Data supplied below:

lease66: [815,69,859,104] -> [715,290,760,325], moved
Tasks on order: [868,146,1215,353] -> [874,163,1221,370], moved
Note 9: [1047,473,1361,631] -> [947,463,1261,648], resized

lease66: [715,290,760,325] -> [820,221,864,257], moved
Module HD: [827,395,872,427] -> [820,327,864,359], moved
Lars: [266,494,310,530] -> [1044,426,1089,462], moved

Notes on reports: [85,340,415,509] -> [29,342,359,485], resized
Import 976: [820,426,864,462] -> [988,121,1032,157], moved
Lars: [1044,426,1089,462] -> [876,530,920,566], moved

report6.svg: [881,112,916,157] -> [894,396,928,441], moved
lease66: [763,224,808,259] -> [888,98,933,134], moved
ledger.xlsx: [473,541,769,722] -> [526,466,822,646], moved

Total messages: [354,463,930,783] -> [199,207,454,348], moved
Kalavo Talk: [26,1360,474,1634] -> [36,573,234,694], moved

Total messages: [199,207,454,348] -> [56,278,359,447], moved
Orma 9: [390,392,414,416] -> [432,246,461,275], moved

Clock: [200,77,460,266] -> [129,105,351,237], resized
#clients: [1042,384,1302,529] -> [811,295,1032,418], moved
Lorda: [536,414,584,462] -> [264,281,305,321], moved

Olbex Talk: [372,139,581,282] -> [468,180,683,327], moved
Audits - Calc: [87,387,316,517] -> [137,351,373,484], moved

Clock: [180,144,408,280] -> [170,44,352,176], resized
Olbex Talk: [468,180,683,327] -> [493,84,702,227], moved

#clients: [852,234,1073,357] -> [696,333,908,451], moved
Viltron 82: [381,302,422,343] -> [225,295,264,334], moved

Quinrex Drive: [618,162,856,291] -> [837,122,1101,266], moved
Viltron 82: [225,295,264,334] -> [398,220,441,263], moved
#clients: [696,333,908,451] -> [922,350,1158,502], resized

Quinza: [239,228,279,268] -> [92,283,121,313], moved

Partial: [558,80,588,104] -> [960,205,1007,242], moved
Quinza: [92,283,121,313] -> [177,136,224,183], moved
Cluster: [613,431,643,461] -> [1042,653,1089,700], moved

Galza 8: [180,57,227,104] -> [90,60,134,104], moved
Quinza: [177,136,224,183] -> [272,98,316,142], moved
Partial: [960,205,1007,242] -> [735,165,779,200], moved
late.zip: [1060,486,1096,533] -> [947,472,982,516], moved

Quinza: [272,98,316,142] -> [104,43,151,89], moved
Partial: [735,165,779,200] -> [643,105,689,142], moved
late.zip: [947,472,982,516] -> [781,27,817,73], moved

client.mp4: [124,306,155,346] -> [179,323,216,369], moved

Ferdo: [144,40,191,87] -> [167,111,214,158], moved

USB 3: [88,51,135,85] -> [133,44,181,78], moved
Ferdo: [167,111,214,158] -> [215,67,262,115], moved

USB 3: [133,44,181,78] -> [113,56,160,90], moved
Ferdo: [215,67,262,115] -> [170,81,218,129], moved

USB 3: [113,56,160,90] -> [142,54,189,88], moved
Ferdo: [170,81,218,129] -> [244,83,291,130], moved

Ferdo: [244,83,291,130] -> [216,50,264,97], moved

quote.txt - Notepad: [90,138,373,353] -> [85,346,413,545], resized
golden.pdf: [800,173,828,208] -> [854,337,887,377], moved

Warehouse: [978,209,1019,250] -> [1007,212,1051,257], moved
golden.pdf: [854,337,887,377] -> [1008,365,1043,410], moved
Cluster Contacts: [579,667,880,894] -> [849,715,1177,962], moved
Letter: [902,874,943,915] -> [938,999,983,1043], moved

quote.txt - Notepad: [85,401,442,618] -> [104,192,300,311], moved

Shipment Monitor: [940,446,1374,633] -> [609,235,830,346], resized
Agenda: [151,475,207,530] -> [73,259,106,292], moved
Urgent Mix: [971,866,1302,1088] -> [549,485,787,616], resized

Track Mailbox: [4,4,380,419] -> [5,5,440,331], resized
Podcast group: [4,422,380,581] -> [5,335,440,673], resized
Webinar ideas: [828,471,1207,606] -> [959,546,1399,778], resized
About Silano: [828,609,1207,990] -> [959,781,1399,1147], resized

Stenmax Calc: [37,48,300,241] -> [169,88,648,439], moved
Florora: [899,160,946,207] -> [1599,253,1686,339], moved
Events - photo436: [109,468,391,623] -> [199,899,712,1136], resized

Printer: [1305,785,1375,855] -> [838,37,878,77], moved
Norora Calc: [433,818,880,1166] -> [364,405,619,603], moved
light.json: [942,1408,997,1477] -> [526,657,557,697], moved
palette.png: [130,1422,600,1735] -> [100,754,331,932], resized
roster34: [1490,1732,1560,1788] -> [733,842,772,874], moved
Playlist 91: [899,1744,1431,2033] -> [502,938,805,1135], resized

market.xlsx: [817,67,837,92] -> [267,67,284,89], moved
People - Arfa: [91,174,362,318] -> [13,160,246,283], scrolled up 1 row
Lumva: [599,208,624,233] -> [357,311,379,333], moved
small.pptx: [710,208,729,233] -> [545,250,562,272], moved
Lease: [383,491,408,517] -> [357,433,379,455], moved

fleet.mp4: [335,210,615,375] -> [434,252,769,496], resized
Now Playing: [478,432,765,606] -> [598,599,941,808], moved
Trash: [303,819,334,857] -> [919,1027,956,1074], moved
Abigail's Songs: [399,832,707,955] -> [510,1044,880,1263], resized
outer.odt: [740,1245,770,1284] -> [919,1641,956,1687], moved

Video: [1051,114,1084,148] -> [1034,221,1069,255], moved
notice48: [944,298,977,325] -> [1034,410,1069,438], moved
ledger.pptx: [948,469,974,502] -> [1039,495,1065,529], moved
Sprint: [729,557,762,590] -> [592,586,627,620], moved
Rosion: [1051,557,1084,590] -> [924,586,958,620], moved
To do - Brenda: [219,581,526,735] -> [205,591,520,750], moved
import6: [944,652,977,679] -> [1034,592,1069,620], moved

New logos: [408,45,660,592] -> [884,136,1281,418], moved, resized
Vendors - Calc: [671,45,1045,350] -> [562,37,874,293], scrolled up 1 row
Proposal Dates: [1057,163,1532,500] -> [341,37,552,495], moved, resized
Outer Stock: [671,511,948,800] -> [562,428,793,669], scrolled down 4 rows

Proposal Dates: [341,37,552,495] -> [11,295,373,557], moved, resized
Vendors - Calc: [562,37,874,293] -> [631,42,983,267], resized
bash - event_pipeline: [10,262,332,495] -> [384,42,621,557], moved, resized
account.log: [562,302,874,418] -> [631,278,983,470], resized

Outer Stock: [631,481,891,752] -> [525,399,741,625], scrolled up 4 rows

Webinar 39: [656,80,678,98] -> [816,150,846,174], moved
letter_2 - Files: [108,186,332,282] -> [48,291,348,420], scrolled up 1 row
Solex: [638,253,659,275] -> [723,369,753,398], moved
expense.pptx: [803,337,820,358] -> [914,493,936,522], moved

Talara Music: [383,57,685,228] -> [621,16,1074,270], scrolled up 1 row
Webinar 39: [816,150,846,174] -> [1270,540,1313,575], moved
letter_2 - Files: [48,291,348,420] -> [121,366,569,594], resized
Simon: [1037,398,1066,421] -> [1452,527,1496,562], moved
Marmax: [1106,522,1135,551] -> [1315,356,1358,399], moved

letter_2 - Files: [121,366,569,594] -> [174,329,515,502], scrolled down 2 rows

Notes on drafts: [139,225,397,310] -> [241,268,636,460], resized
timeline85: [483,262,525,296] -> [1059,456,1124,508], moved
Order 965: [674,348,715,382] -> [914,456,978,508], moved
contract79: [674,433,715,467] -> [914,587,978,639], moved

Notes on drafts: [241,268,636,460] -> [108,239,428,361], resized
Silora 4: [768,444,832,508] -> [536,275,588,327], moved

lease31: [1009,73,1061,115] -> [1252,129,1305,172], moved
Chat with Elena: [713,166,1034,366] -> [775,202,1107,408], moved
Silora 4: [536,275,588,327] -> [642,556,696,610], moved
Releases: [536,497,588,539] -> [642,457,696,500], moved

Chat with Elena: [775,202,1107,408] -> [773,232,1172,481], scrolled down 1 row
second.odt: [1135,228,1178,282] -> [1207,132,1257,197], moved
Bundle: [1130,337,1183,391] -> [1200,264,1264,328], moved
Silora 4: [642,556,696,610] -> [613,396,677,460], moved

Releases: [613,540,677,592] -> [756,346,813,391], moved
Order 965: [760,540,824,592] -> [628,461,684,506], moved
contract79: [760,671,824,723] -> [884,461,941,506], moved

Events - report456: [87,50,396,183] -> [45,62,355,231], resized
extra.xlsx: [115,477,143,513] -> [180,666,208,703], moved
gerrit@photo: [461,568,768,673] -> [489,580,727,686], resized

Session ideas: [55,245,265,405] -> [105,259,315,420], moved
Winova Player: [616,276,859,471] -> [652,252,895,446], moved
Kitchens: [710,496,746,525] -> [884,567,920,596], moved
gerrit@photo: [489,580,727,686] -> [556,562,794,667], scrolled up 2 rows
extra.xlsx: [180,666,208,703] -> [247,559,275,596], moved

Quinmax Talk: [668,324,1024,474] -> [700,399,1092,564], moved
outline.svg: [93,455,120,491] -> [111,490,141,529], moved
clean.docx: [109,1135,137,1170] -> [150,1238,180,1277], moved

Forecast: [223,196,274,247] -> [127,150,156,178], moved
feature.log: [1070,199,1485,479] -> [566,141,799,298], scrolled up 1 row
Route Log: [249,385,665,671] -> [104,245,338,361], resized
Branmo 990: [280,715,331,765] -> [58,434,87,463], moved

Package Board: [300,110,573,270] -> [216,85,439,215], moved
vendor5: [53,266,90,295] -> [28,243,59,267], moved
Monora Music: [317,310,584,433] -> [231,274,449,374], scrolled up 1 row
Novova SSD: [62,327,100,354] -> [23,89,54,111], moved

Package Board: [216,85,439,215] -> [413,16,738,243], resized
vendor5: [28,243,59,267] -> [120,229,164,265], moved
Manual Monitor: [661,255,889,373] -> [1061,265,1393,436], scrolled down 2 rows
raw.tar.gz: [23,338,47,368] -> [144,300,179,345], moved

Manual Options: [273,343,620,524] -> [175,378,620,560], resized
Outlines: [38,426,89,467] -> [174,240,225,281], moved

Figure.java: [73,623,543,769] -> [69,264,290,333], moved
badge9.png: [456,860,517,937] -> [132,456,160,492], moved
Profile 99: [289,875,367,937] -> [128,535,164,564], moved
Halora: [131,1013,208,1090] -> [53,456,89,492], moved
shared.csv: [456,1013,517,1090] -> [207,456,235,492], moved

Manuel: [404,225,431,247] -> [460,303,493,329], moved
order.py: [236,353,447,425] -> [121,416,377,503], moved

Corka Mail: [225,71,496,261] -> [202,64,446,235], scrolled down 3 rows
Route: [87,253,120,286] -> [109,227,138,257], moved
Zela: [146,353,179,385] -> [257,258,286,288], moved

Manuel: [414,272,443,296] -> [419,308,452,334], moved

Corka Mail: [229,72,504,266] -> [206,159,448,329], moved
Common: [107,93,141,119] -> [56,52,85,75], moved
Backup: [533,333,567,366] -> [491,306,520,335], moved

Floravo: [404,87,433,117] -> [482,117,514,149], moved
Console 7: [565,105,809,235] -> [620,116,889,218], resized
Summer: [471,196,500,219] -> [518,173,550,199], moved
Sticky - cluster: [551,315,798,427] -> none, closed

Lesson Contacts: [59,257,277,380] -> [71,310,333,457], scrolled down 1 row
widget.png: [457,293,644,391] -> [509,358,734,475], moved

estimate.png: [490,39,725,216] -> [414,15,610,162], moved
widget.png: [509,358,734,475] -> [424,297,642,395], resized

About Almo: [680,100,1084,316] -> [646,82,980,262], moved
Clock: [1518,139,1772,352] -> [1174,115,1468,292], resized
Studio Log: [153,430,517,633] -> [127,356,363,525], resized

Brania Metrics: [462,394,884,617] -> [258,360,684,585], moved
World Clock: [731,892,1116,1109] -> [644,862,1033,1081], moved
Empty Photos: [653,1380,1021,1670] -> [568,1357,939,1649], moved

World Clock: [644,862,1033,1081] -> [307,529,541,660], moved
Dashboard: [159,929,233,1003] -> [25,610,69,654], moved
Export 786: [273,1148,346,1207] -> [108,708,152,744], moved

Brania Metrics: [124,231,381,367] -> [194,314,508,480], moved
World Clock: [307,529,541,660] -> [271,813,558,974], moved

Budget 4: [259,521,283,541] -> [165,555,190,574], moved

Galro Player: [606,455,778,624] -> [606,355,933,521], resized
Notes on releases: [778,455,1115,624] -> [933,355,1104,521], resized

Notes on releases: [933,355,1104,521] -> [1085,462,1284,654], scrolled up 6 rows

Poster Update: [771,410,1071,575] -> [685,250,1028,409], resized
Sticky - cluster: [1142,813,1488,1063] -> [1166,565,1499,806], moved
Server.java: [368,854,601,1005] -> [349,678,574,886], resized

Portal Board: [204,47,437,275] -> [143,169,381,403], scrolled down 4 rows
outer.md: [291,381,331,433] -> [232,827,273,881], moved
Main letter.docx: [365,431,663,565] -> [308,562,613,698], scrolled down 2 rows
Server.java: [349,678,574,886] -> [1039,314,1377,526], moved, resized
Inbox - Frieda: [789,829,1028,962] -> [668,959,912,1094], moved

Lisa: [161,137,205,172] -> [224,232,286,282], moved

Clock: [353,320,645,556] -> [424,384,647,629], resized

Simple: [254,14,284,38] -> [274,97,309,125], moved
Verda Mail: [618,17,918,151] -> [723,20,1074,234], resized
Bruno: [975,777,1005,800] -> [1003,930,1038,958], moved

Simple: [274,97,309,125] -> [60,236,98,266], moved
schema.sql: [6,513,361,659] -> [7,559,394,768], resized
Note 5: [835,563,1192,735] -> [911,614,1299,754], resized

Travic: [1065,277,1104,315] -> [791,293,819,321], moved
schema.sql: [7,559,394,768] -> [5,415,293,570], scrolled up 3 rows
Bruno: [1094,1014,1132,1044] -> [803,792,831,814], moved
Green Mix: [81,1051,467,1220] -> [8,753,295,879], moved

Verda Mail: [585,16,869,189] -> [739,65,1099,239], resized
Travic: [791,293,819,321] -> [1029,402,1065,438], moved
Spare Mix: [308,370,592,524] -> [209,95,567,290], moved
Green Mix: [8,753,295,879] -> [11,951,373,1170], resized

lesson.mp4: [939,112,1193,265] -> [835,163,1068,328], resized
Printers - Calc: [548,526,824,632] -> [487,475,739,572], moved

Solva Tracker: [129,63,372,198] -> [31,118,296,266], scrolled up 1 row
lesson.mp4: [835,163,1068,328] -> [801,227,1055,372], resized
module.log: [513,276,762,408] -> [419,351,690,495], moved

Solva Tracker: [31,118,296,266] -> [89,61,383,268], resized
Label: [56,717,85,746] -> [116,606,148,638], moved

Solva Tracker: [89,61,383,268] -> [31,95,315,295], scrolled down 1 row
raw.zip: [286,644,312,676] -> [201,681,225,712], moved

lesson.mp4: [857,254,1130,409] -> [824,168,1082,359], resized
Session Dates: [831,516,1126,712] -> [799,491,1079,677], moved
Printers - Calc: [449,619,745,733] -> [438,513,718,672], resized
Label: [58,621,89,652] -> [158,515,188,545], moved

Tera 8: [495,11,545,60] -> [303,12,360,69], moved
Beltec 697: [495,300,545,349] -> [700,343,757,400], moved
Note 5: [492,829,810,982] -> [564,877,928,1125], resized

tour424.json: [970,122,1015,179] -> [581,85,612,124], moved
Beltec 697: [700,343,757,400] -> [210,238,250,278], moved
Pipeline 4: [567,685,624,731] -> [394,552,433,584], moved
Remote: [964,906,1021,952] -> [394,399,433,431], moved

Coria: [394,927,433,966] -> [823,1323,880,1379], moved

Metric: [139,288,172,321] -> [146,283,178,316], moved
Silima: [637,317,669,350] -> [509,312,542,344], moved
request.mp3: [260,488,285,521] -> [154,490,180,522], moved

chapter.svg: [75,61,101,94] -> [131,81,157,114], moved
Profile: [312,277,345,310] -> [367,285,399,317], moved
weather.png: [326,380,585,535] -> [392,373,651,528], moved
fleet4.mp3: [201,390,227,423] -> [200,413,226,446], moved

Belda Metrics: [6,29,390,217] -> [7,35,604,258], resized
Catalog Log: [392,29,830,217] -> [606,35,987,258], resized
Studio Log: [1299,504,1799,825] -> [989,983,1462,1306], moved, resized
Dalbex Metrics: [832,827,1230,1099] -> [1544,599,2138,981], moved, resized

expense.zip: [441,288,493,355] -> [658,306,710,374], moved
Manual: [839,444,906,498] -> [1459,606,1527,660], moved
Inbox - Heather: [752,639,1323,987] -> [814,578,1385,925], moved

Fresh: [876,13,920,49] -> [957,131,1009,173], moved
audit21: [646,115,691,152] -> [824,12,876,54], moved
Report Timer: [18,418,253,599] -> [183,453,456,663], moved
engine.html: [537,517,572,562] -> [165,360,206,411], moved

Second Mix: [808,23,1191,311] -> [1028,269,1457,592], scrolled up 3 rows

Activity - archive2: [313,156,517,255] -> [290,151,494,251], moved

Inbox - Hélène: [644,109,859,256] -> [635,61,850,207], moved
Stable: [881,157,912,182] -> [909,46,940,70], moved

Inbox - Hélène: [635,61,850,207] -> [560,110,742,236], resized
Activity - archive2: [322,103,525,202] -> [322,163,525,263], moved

End of Data supplied.

■ **Exercise**:
Each line in the listing above from the one containing "Quinza: [92,283,121,313] ->" through the one containing "Track Mailbox: [4,4,380,419]" should be repeated exactly, and no other line.

■ **Response for this exercise**:
Quinza: [92,283,121,313] -> [177,136,224,183], moved
Cluster: [613,431,643,461] -> [1042,653,1089,700], moved

Galza 8: [180,57,227,104] -> [90,60,134,104], moved
Quinza: [177,136,224,183] -> [272,98,316,142], moved
Partial: [960,205,1007,242] -> [735,165,779,200], moved
late.zip: [1060,486,1096,533] -> [947,472,982,516], moved

Quinza: [272,98,316,142] -> [104,43,151,89], moved
Partial: [735,165,779,200] -> [643,105,689,142], moved
late.zip: [947,472,982,516] -> [781,27,817,73], moved

client.mp4: [124,306,155,346] -> [179,323,216,369], moved

Ferdo: [144,40,191,87] -> [167,111,214,158], moved

USB 3: [88,51,135,85] -> [133,44,181,78], moved
Ferdo: [167,111,214,158] -> [215,67,262,115], moved

USB 3: [133,44,181,78] -> [113,56,160,90], moved
Ferdo: [215,67,262,115] -> [170,81,218,129], moved

USB 3: [113,56,160,90] -> [142,54,189,88], moved
Ferdo: [170,81,218,129] -> [244,83,291,130], moved

Ferdo: [244,83,291,130] -> [216,50,264,97], moved

quote.txt - Notepad: [90,138,373,353] -> [85,346,413,545], resized
golden.pdf: [800,173,828,208] -> [854,337,887,377], moved

Warehouse: [978,209,1019,250] -> [1007,212,1051,257], moved
golden.pdf: [854,337,887,377] -> [1008,365,1043,410], moved
Cluster Contacts: [579,667,880,894] -> [849,715,1177,962], moved
Letter: [902,874,943,915] -> [938,999,983,1043], moved

quote.txt - Notepad: [85,401,442,618] -> [104,192,300,311], moved

Shipment Monitor: [940,446,1374,633] -> [609,235,830,346], resized
Agenda: [151,475,207,530] -> [73,259,106,292], moved
Urgent Mix: [971,866,1302,1088] -> [549,485,787,616], resized

Track Mailbox: [4,4,380,419] -> [5,5,440,331], resized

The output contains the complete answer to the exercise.